◆ Challenge: Echo back every text line in these items word for word. Omit the pictures from your reply.
BEGIN Extracted entries
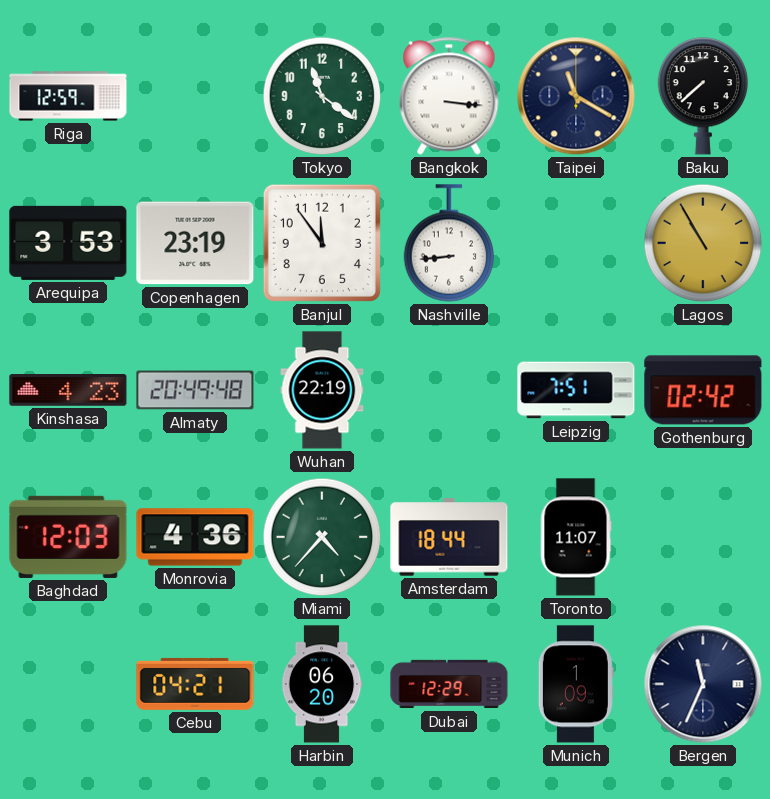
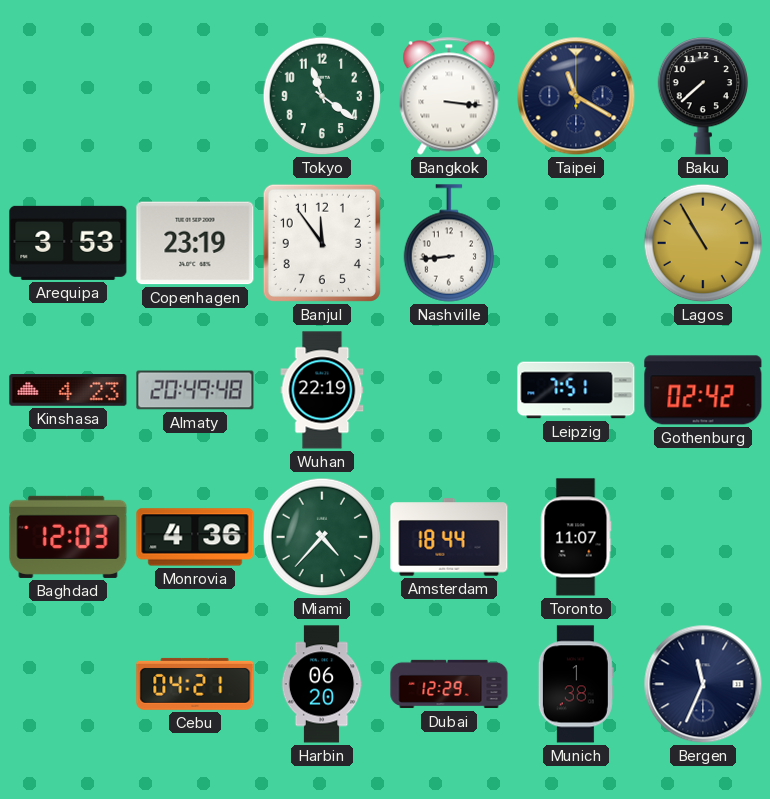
Riga: 12:59 -> none
Munich: 1:09 -> 1:38
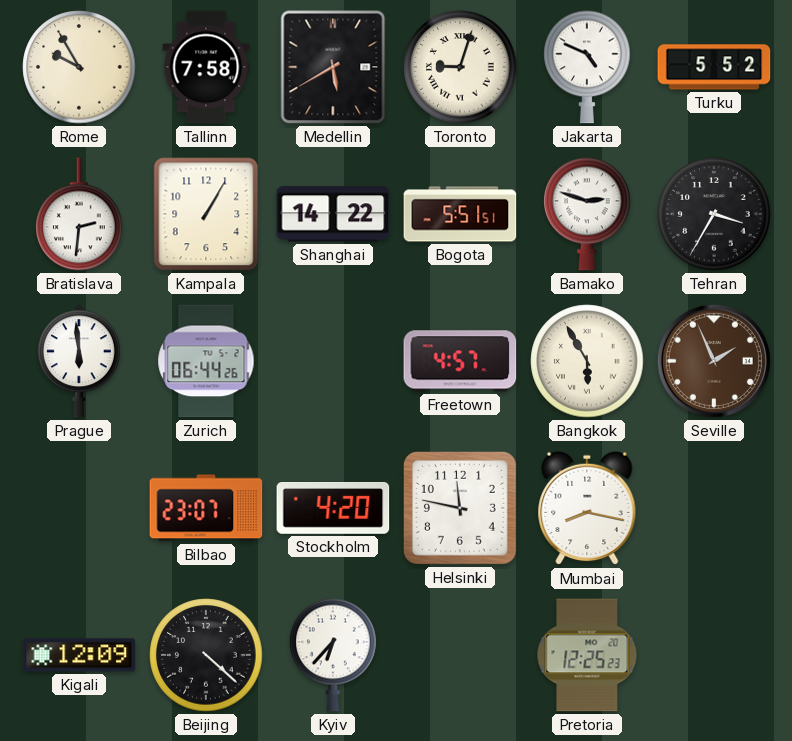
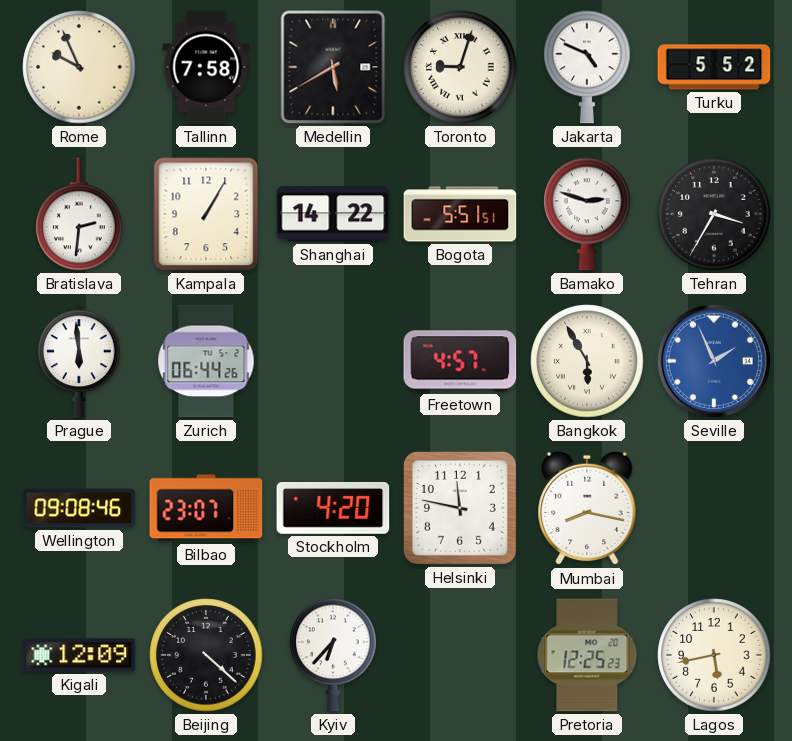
Rome: 9:55 -> 9:56
Seville dial: brown -> blue
Wellington: none -> 09:08
Lagos: none -> 5:43
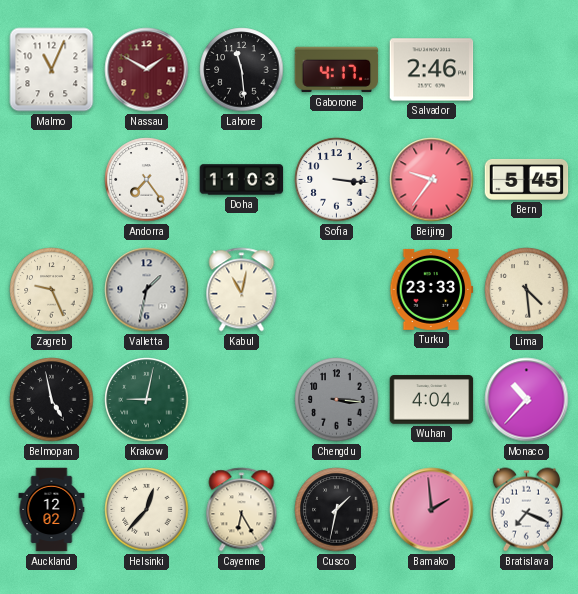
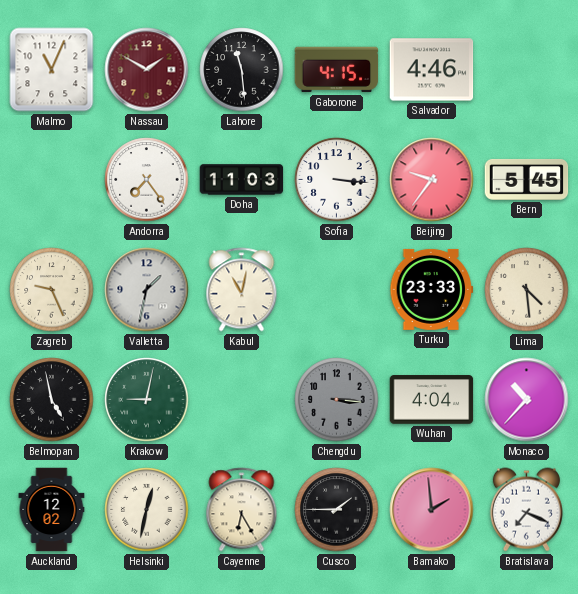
Gaborone: 4:17 -> 4:15
Salvador: 2:46 -> 4:46
Helsinki: 12:37 -> 12:32
Cusco: 1:32 -> 1:45
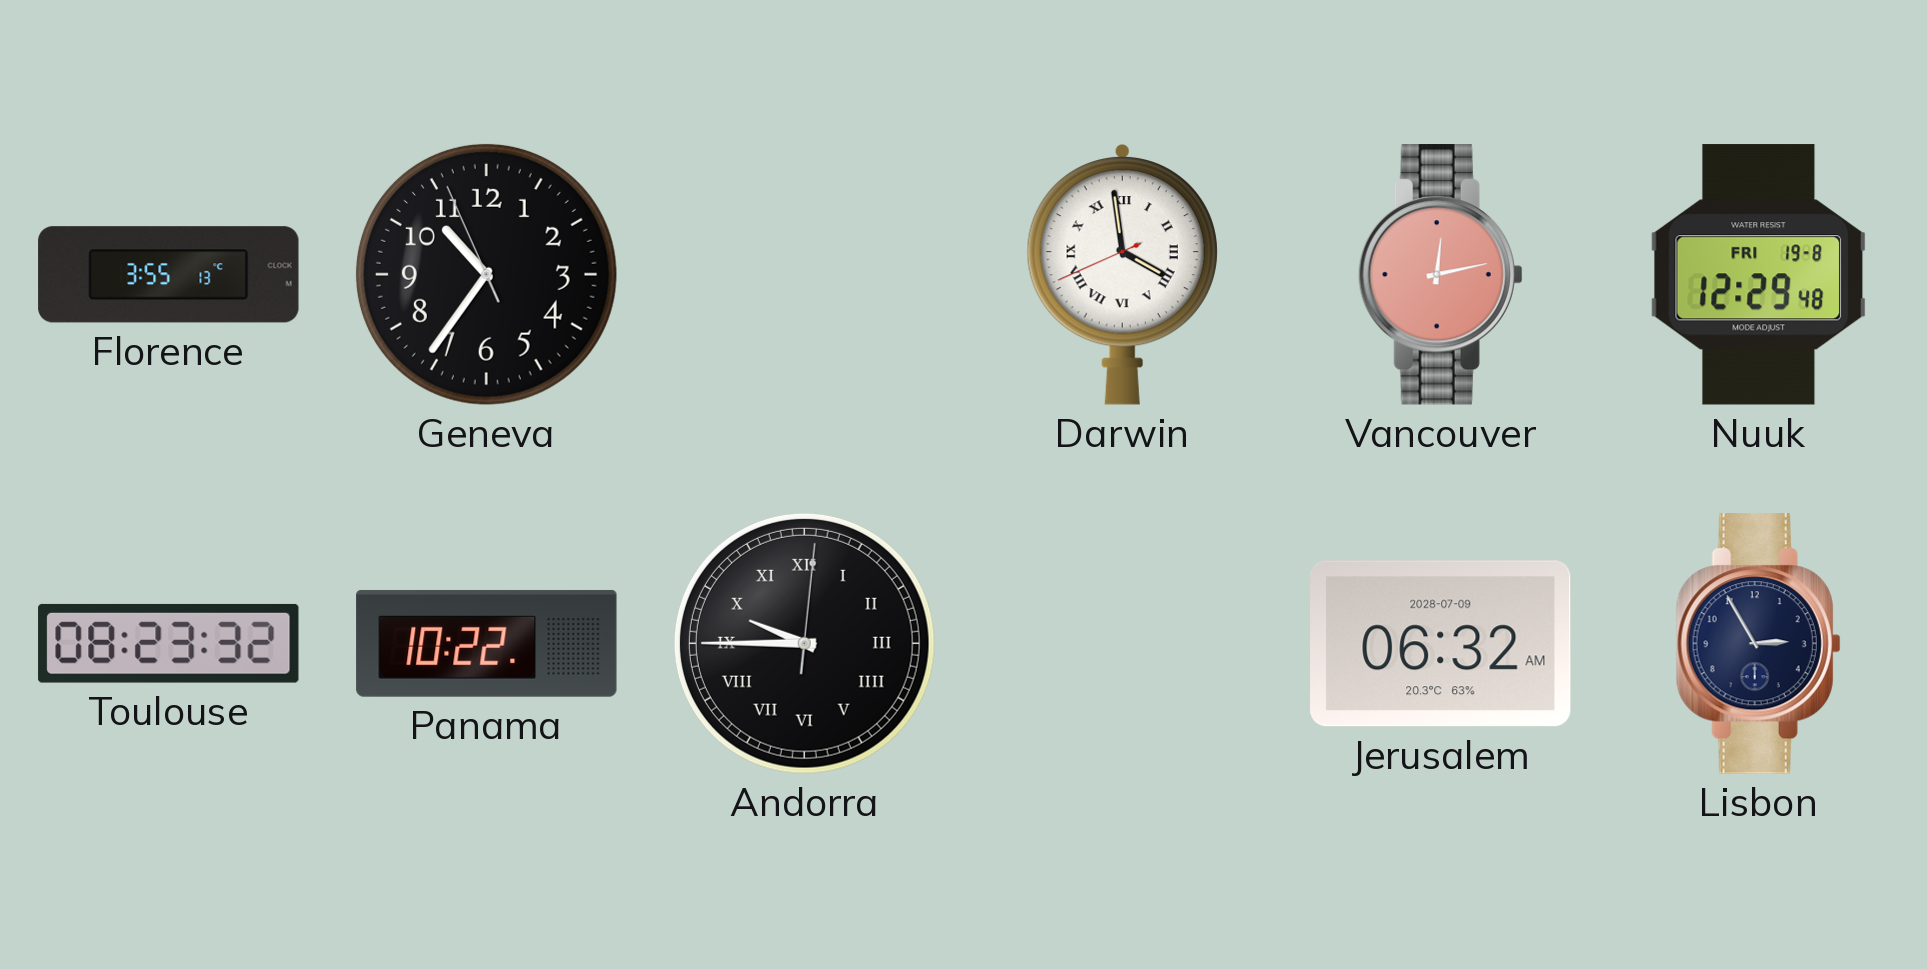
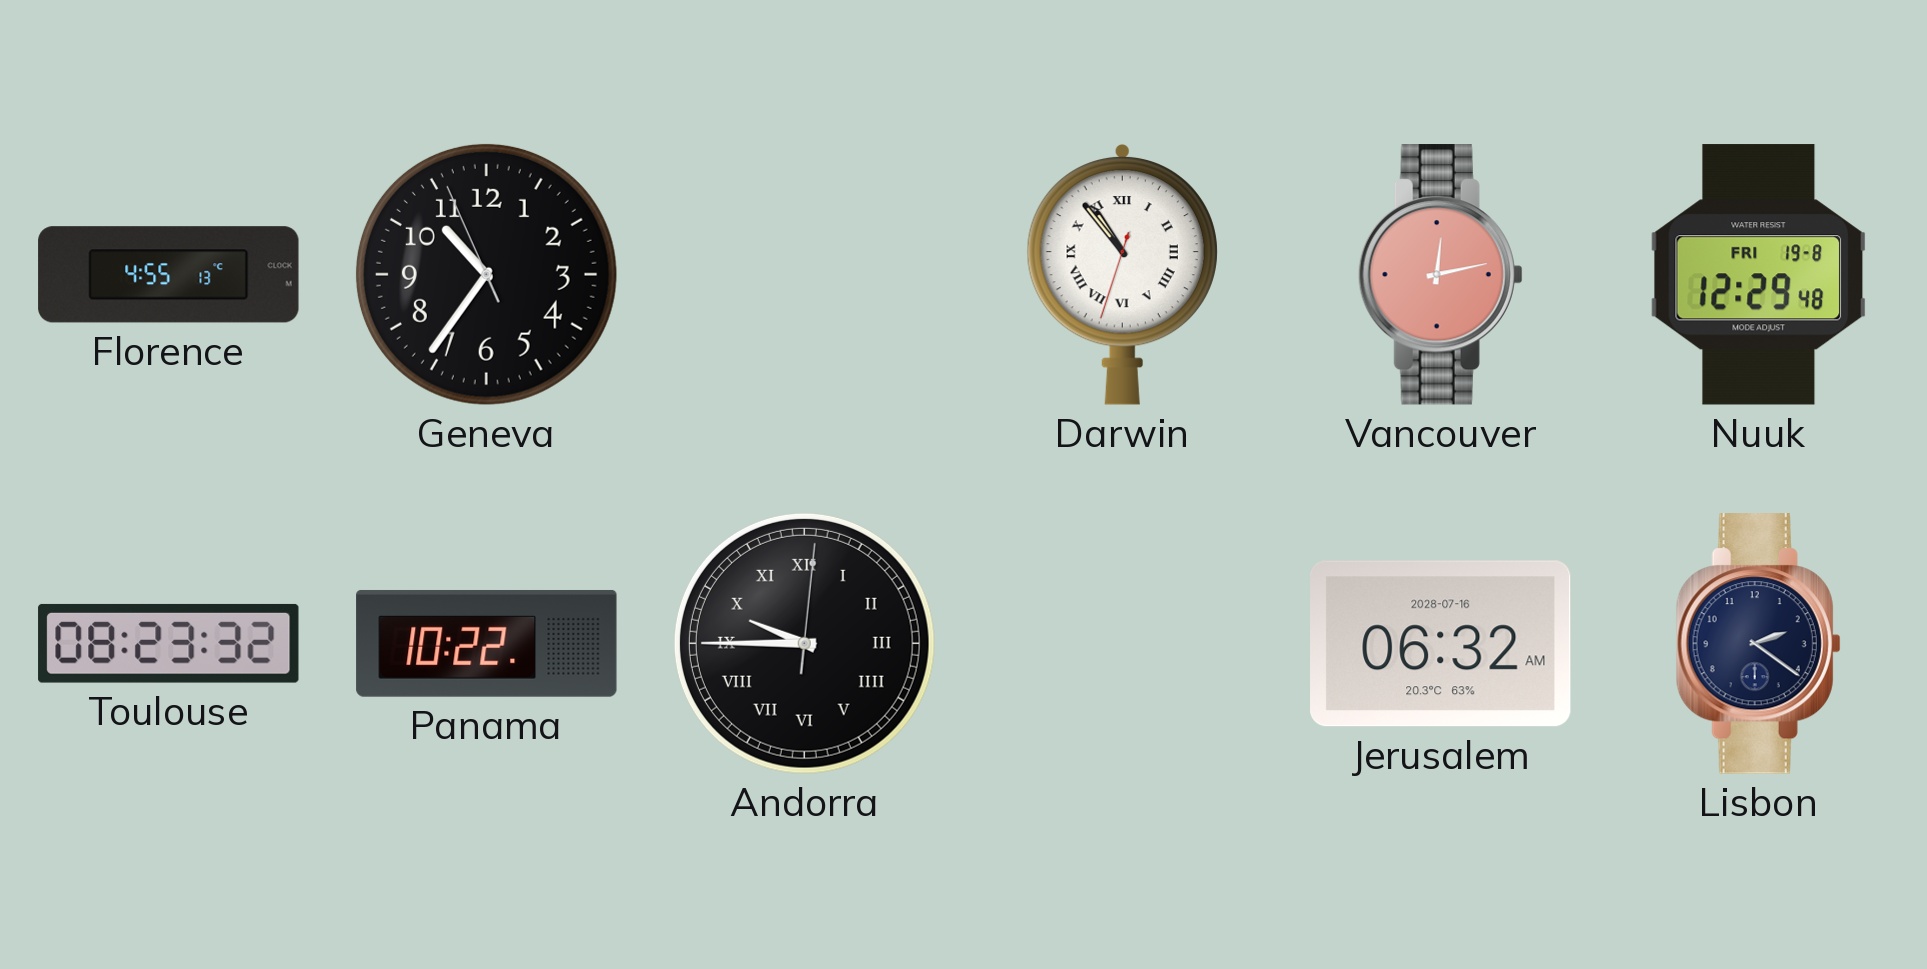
Florence: 3:55 -> 4:55
Darwin: 3:58 -> 10:53
Jerusalem date: 2028-07-09 -> 2028-07-16
Lisbon: 2:55 -> 2:21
END Extracted entries
◆ Task answer:
Riga: 12:59 -> none
Munich: 1:09 -> 1:38
Rome: 9:55 -> 9:56
Seville dial: brown -> blue
Wellington: none -> 09:08
Lagos: none -> 5:43
Gaborone: 4:17 -> 4:15
Salvador: 2:46 -> 4:46
Helsinki: 12:37 -> 12:32
Cusco: 1:32 -> 1:45
Florence: 3:55 -> 4:55
Darwin: 3:58 -> 10:53
Jerusalem date: 2028-07-09 -> 2028-07-16
Lisbon: 2:55 -> 2:21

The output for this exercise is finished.